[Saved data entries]
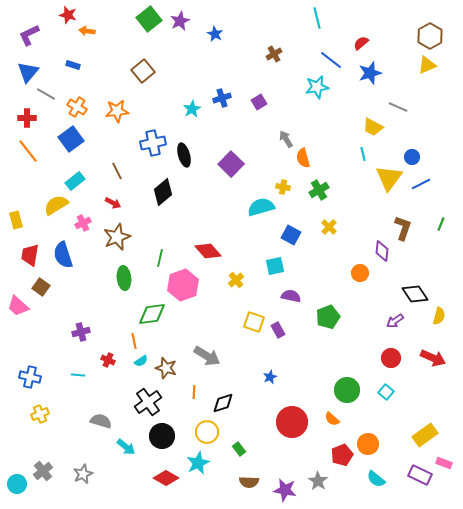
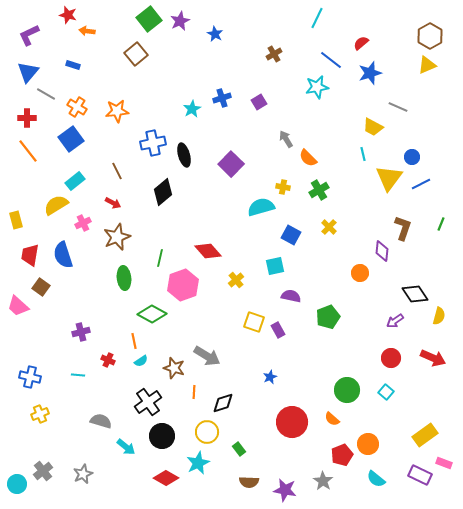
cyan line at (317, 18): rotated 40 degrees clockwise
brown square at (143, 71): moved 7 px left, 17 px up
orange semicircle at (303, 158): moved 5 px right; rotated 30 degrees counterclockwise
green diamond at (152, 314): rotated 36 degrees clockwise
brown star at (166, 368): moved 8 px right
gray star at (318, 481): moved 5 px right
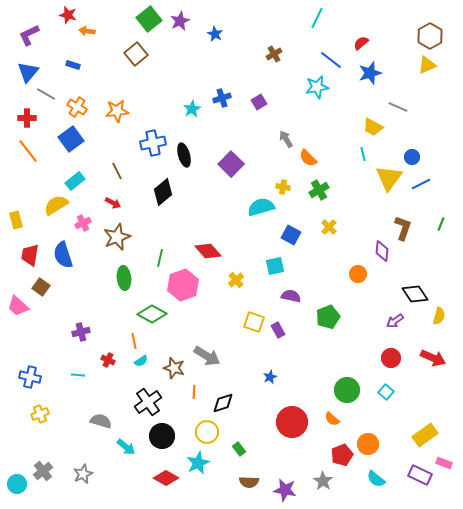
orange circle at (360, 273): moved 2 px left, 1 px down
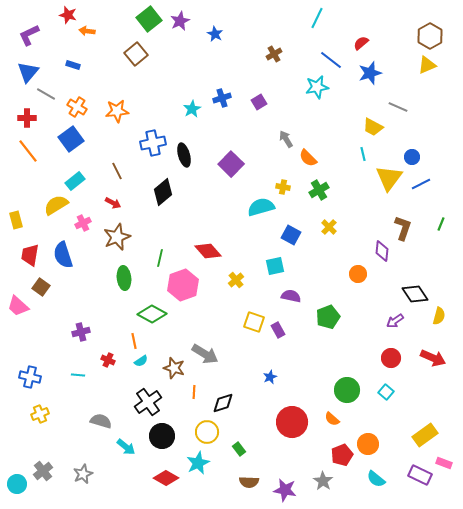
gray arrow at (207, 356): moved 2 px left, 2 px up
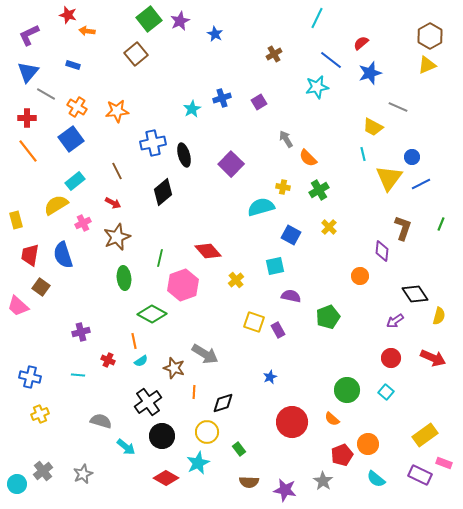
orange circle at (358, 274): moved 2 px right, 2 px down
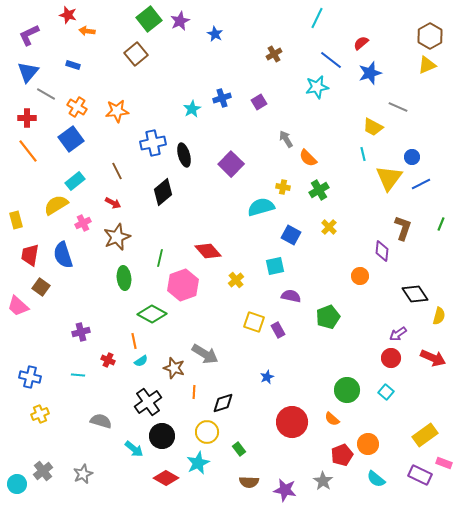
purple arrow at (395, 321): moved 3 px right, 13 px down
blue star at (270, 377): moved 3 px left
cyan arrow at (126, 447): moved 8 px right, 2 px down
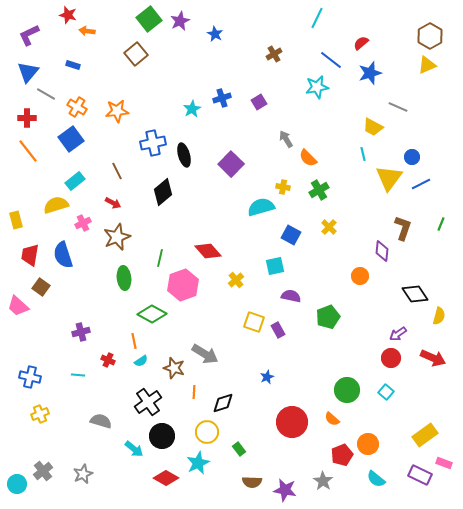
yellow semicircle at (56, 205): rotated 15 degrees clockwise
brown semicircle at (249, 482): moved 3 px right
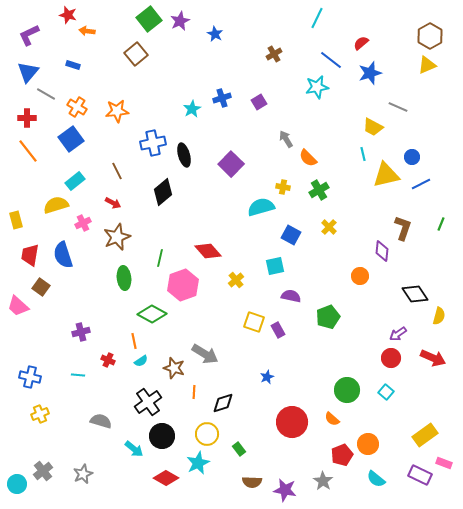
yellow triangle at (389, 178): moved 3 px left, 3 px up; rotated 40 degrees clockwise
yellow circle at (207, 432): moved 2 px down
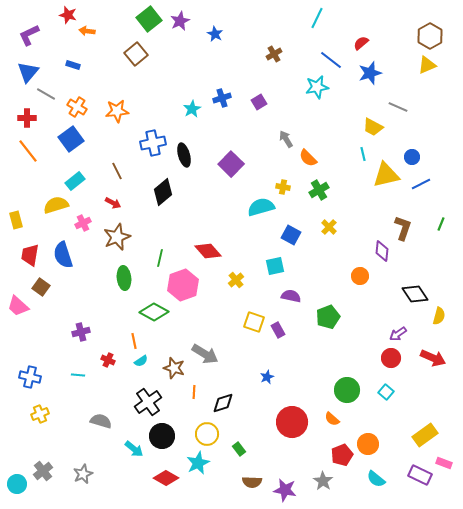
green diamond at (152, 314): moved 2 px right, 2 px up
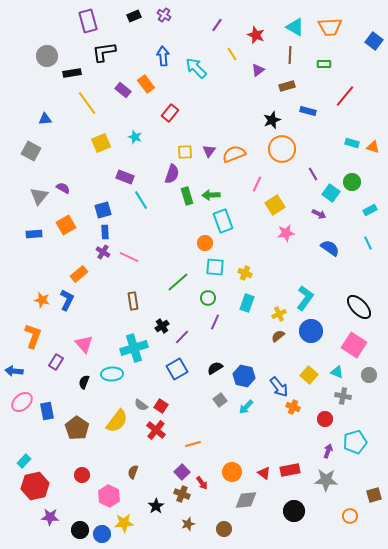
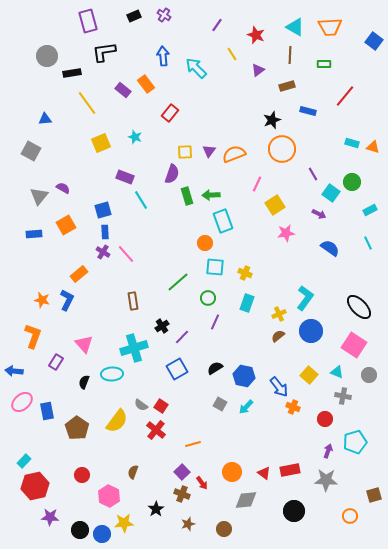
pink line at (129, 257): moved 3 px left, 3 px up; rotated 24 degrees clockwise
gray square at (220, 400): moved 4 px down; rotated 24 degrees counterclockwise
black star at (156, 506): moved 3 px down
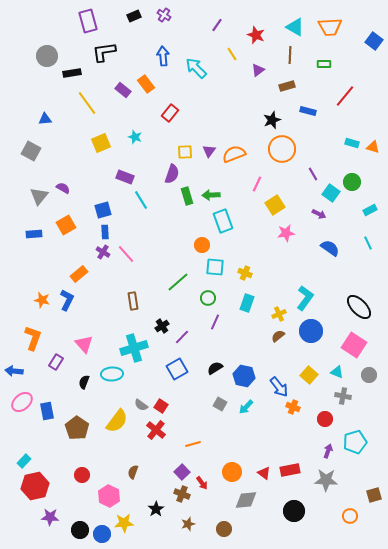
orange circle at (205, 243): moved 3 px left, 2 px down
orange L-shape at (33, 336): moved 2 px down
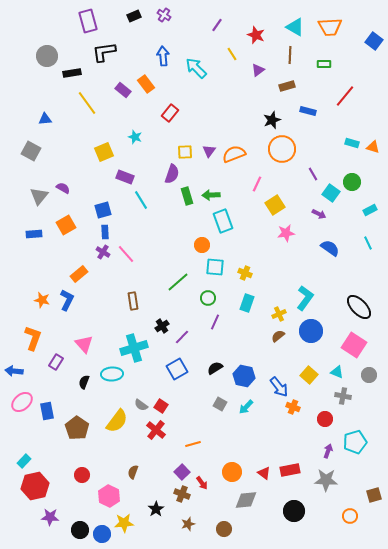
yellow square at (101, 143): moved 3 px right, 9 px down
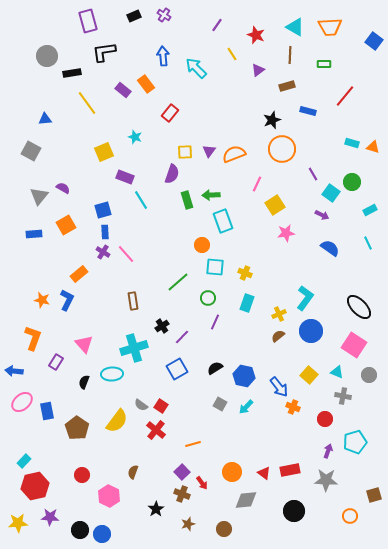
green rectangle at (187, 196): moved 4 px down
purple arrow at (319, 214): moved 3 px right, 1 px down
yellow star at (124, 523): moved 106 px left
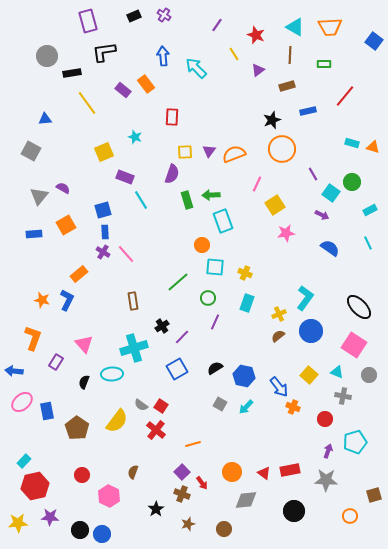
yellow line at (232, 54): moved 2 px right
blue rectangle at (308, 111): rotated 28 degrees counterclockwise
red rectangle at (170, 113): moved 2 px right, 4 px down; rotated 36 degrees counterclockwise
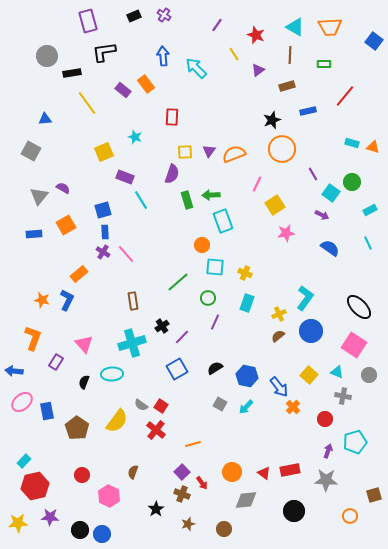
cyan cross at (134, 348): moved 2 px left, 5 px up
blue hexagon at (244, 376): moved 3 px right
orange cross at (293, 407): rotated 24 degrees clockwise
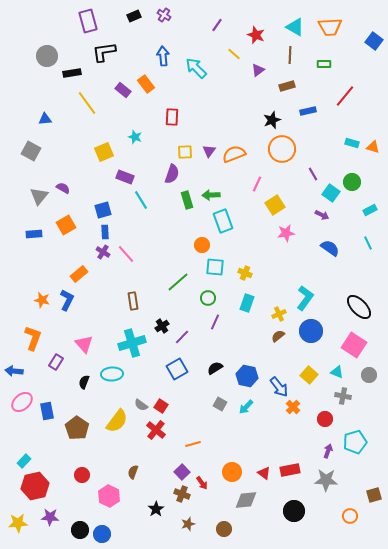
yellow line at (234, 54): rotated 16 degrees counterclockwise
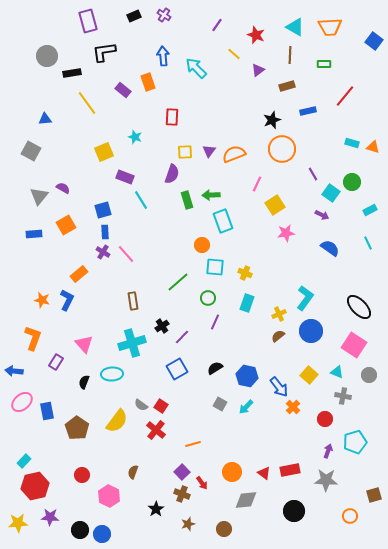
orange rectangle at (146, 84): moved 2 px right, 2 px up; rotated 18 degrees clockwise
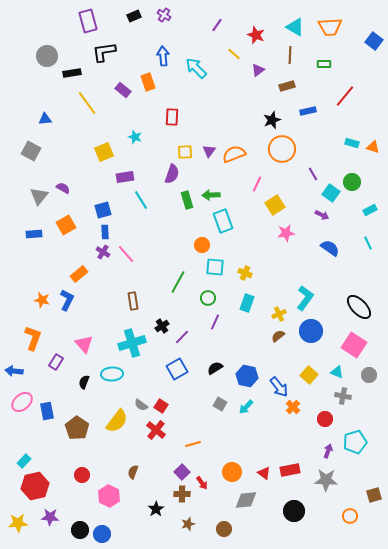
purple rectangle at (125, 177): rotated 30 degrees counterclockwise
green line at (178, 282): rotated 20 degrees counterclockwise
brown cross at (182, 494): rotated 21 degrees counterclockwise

Instructions to follow. Copy out all the lines above word for word, leaving the pictures out of your answer.

Full answer.
cyan line at (317, 18): rotated 40 degrees clockwise
brown square at (143, 71): moved 7 px left, 17 px up
orange semicircle at (303, 158): moved 5 px right; rotated 30 degrees counterclockwise
green diamond at (152, 314): rotated 36 degrees clockwise
brown star at (166, 368): moved 8 px right
gray star at (318, 481): moved 5 px right
orange circle at (360, 273): moved 2 px left, 1 px down
gray arrow at (207, 356): moved 2 px left, 2 px up
orange circle at (358, 274): moved 2 px right, 2 px down
purple arrow at (395, 321): moved 3 px right, 13 px down
blue star at (270, 377): moved 3 px left
cyan arrow at (126, 447): moved 8 px right, 2 px down
yellow semicircle at (56, 205): rotated 15 degrees clockwise
brown semicircle at (249, 482): moved 3 px right
yellow triangle at (389, 178): moved 3 px left, 3 px up; rotated 40 degrees clockwise
yellow circle at (207, 432): moved 2 px down
green diamond at (152, 314): moved 2 px right, 2 px up
pink line at (129, 257): moved 3 px left, 3 px up; rotated 24 degrees clockwise
gray square at (220, 400): moved 4 px down; rotated 24 degrees counterclockwise
black star at (156, 506): moved 3 px down
orange circle at (205, 243): moved 3 px left, 2 px down
orange L-shape at (33, 336): moved 2 px down
yellow square at (101, 143): moved 3 px right, 9 px down
green rectangle at (187, 196): moved 4 px down
purple arrow at (319, 214): moved 3 px right, 1 px down
yellow star at (124, 523): moved 106 px left
yellow line at (232, 54): moved 2 px right
blue rectangle at (308, 111): rotated 28 degrees counterclockwise
red rectangle at (170, 113): moved 2 px right, 4 px down; rotated 36 degrees counterclockwise
cyan cross at (134, 348): moved 2 px left, 5 px up
blue hexagon at (244, 376): moved 3 px right
orange cross at (293, 407): rotated 24 degrees clockwise
yellow line at (234, 54): rotated 16 degrees counterclockwise
orange rectangle at (146, 84): moved 2 px right, 2 px up; rotated 18 degrees clockwise
purple rectangle at (125, 177): rotated 30 degrees counterclockwise
green line at (178, 282): rotated 20 degrees counterclockwise
brown cross at (182, 494): rotated 21 degrees counterclockwise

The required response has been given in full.